What is expected
Pick out and copy every line of the listing below that contains the string "kern".

Information given
<<<<
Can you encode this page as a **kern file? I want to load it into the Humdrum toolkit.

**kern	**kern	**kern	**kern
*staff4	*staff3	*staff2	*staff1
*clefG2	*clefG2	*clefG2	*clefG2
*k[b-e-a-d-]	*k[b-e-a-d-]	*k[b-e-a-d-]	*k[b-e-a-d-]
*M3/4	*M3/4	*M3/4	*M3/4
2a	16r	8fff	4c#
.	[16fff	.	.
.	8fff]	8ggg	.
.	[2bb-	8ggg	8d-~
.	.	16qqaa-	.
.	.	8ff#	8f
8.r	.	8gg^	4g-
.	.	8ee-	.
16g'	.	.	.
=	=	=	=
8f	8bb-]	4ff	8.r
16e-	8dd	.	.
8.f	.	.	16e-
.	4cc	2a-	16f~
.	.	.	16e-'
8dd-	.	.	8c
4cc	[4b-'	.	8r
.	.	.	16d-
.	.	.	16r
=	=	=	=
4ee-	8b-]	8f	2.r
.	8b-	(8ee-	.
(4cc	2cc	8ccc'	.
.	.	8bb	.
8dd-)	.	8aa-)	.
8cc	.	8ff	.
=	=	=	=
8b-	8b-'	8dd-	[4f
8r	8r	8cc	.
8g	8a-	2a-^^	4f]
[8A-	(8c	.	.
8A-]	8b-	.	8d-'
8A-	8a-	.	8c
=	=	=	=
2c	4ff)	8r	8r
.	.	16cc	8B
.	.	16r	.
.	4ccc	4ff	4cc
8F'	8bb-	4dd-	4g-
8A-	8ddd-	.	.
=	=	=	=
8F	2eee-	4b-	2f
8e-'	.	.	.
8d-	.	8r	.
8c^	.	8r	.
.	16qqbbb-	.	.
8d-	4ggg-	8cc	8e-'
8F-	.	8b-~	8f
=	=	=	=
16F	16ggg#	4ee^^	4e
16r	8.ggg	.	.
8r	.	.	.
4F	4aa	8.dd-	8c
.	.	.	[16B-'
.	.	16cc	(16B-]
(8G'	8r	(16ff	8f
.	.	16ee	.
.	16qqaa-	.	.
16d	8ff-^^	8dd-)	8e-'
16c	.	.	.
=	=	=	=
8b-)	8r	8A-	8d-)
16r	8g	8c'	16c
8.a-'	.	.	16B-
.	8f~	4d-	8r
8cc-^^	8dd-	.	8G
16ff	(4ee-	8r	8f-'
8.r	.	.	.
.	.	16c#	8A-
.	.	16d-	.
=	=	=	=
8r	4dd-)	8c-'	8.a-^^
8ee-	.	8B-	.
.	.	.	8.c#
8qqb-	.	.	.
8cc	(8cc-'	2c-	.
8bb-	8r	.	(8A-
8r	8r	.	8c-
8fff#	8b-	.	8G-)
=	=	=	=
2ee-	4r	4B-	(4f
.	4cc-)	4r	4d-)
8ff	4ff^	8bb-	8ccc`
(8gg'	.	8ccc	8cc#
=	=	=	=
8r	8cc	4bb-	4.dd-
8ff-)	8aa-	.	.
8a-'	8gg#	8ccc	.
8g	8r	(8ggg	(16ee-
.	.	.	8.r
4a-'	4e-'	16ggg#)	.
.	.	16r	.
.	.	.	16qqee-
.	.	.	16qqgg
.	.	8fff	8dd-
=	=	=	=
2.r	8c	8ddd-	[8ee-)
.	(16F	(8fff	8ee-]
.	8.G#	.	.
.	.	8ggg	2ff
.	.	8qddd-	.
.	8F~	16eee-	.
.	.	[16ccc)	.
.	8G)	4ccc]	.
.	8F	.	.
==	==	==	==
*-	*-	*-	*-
>>>>
Task answer
Can you encode this page as a **kern file? I want to load it into the Humdrum toolkit.
**kern	**kern	**kern	**kern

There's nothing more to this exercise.